Records excerpted from a collection

=== Section Start ===

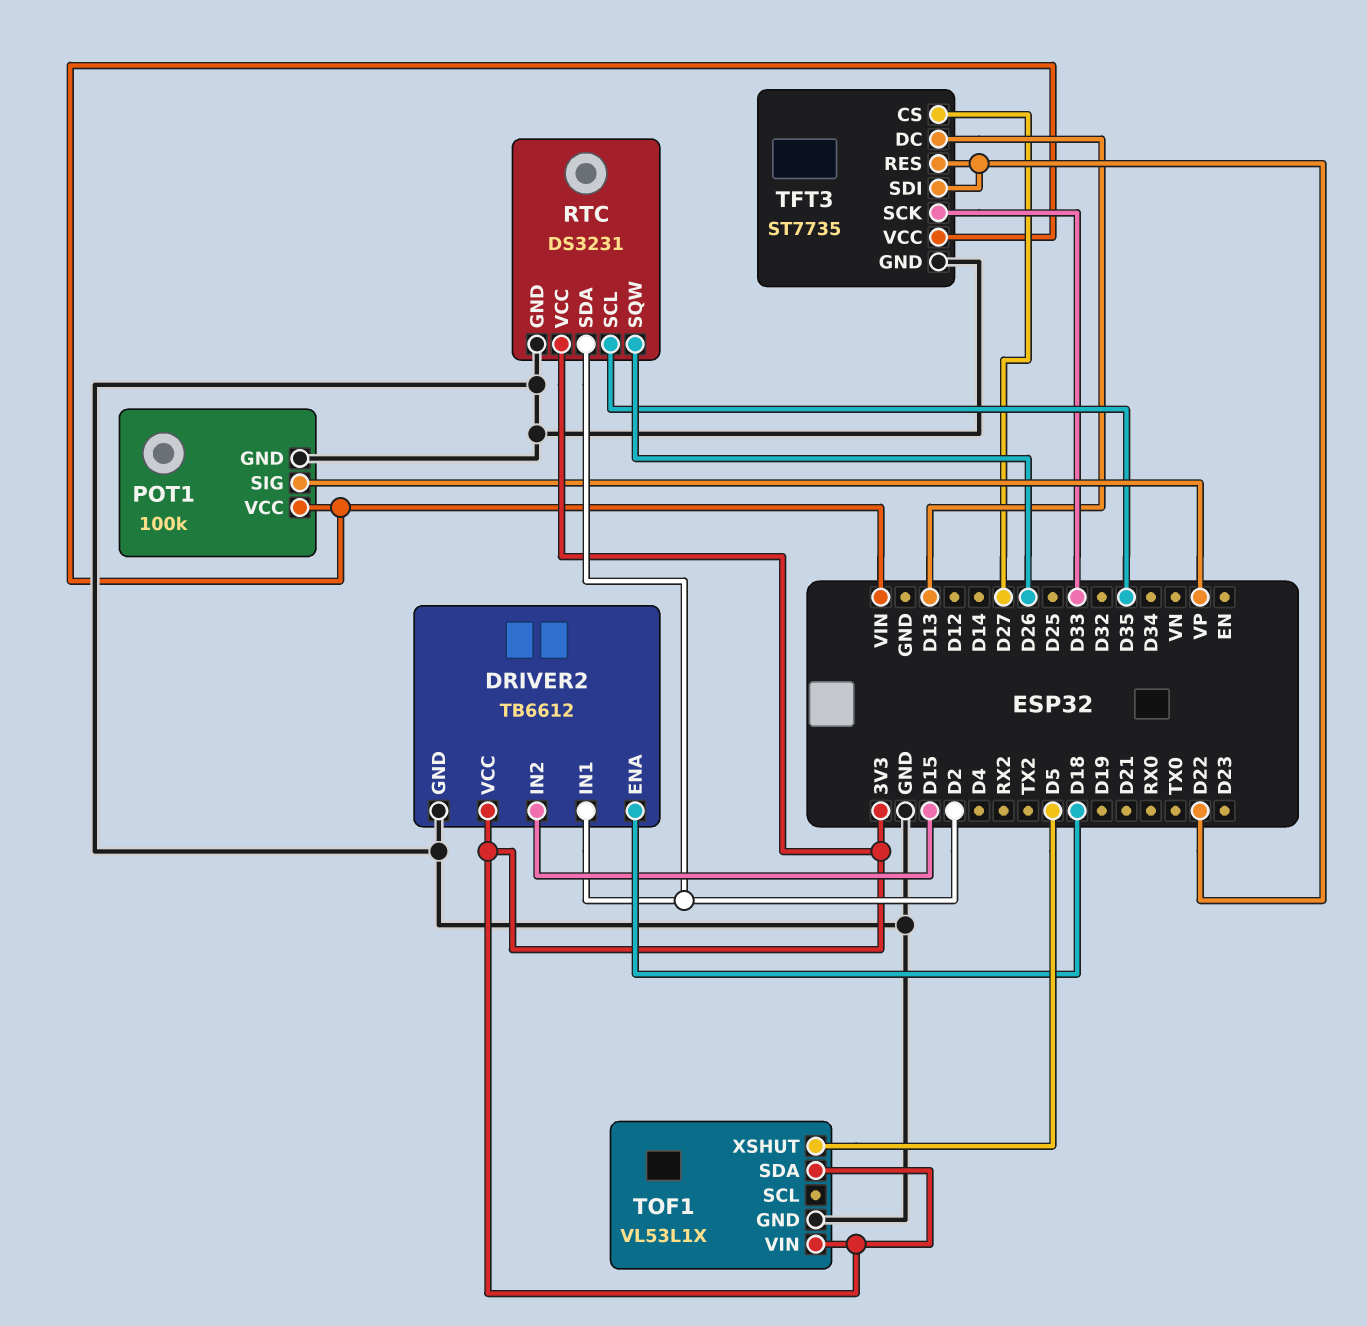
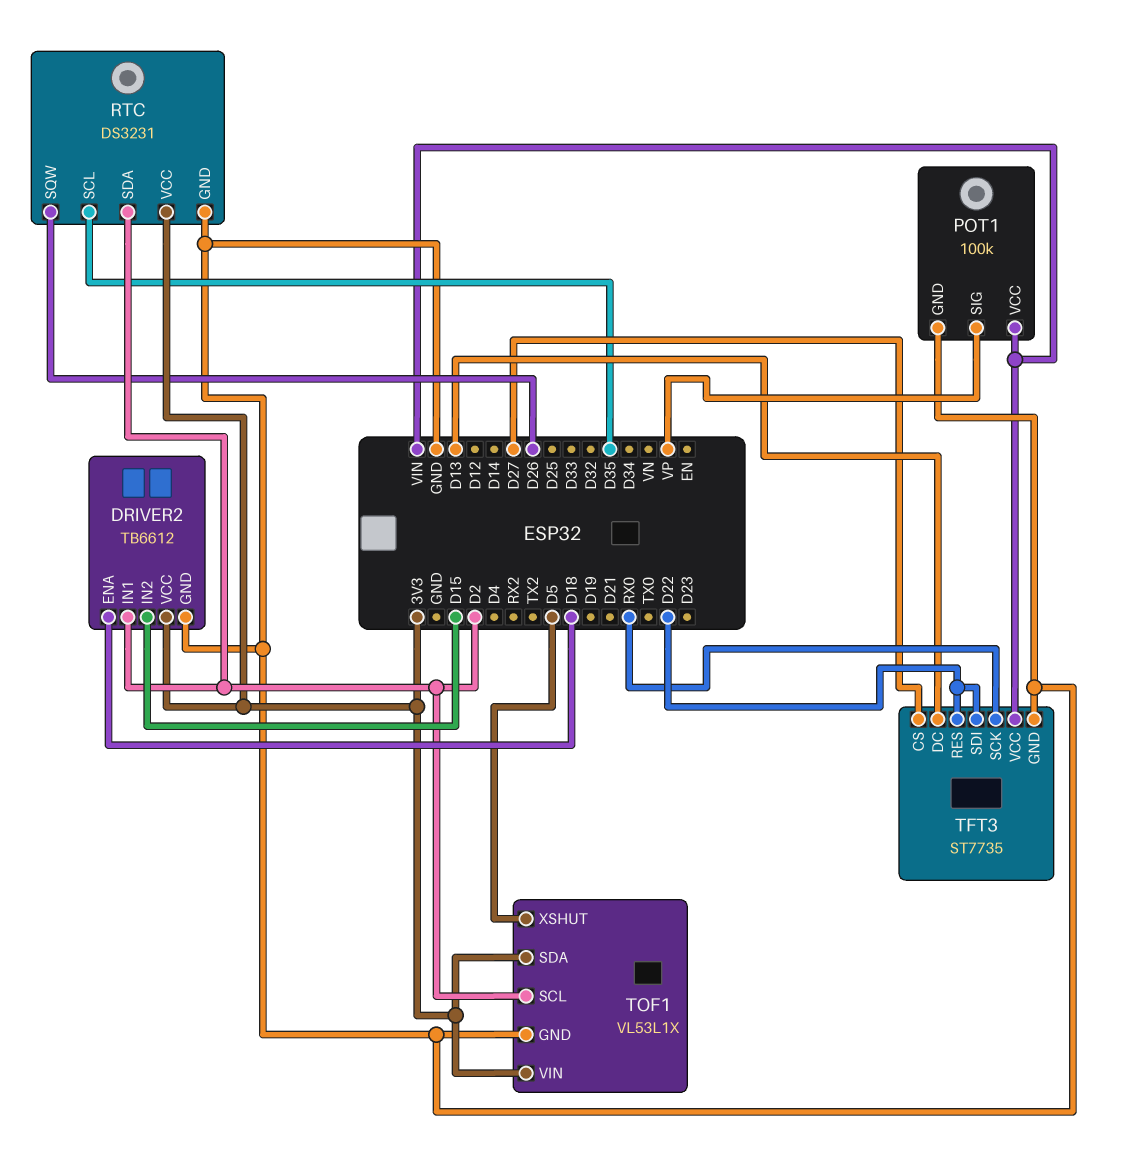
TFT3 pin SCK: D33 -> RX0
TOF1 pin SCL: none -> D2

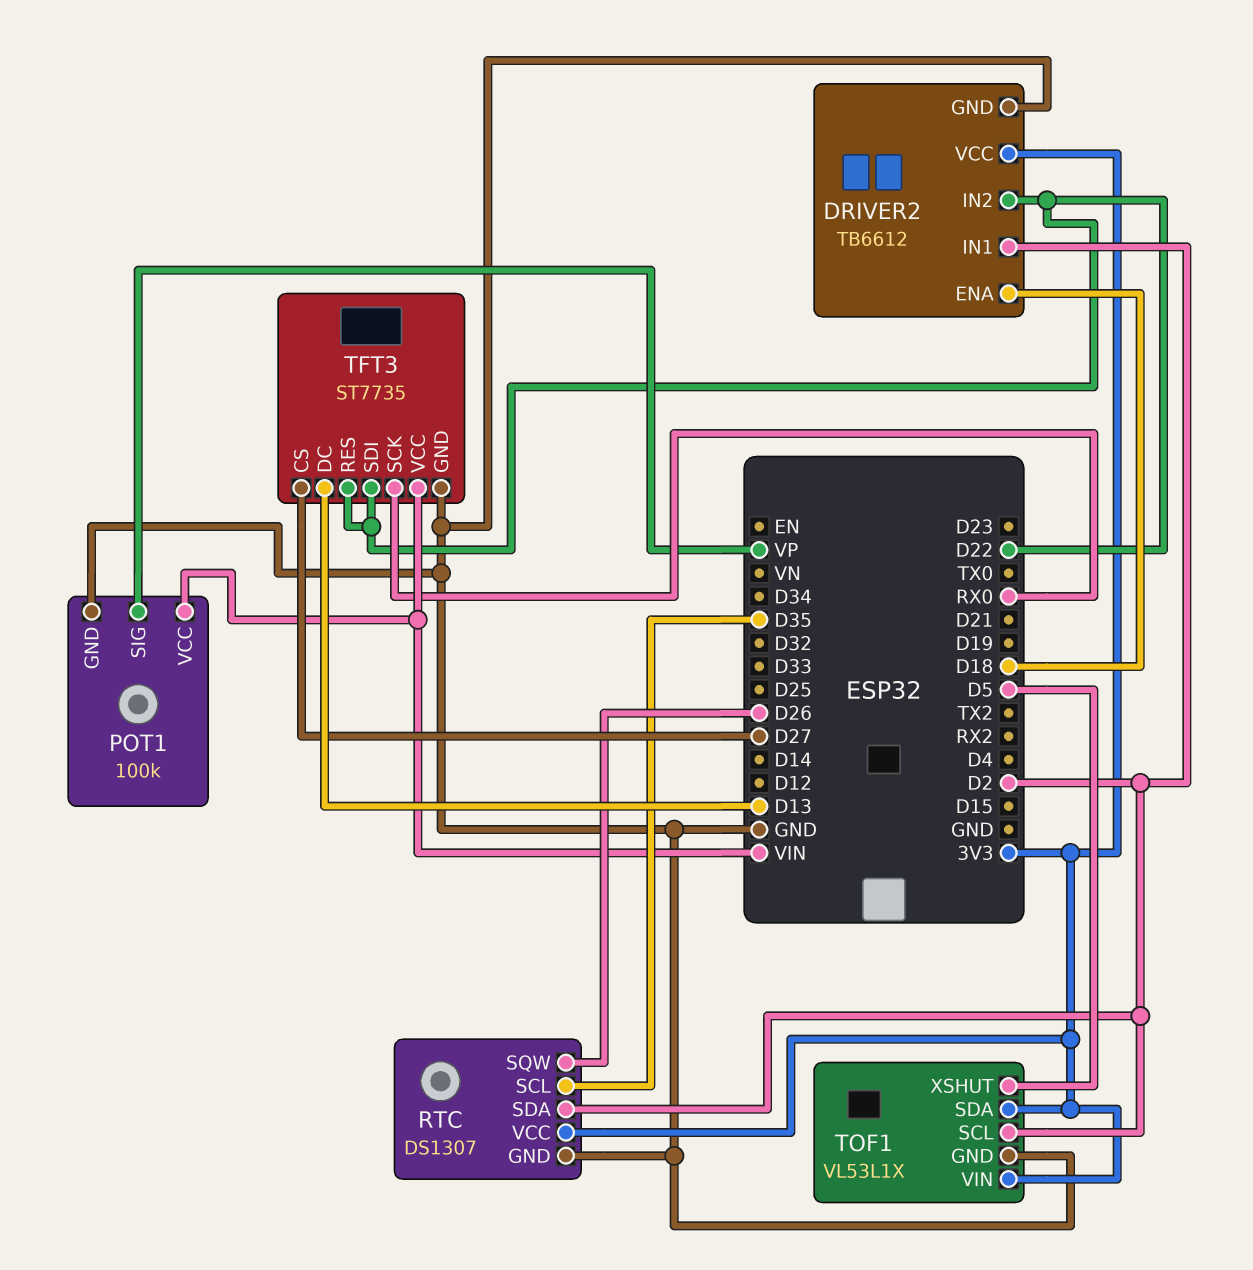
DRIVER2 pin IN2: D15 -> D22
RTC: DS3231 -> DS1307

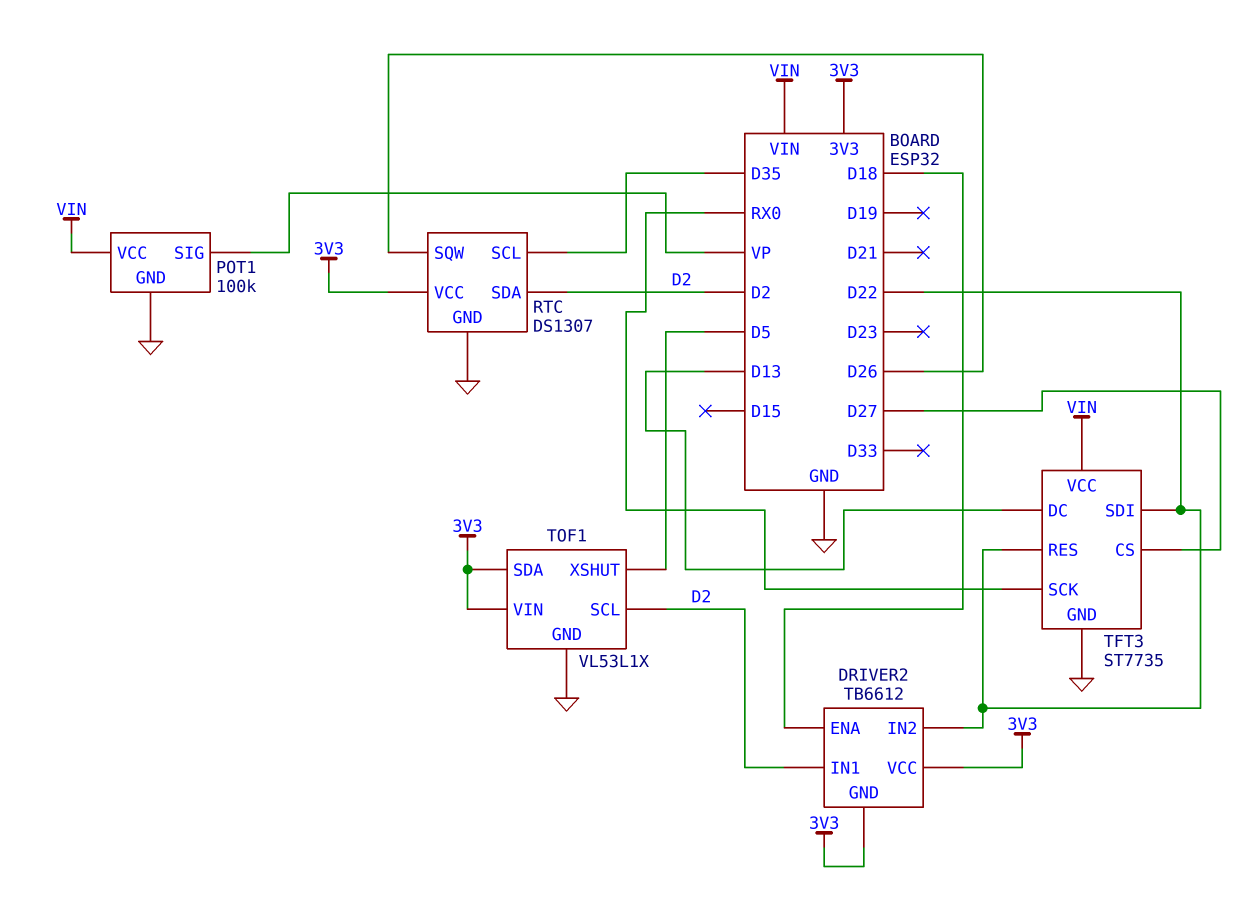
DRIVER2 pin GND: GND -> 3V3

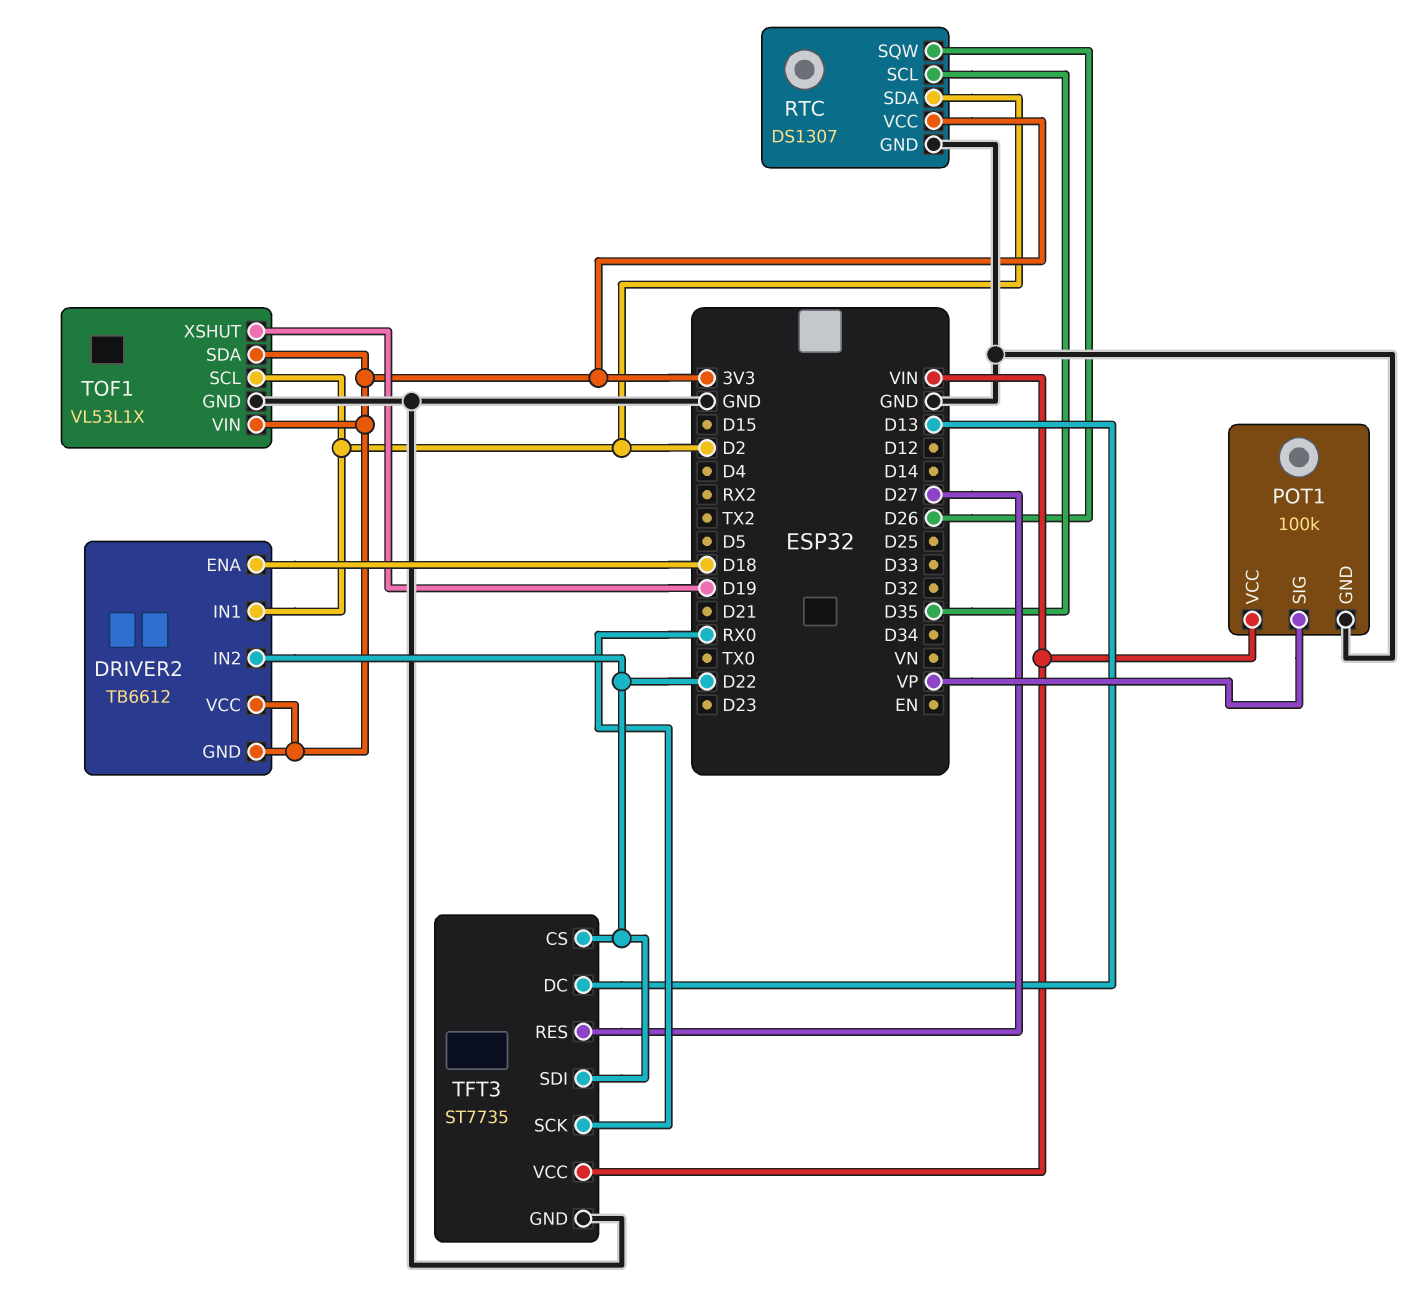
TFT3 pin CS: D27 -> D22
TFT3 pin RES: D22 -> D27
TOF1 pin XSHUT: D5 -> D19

=== Section End ===

REQUIRED WORK: Copy all of the data above exactly. Leave out every picture.

WRITTEN ANSWER:
TFT3 pin SCK: D33 -> RX0
TOF1 pin SCL: none -> D2

DRIVER2 pin IN2: D15 -> D22
RTC: DS3231 -> DS1307

DRIVER2 pin GND: GND -> 3V3

TFT3 pin CS: D27 -> D22
TFT3 pin RES: D22 -> D27
TOF1 pin XSHUT: D5 -> D19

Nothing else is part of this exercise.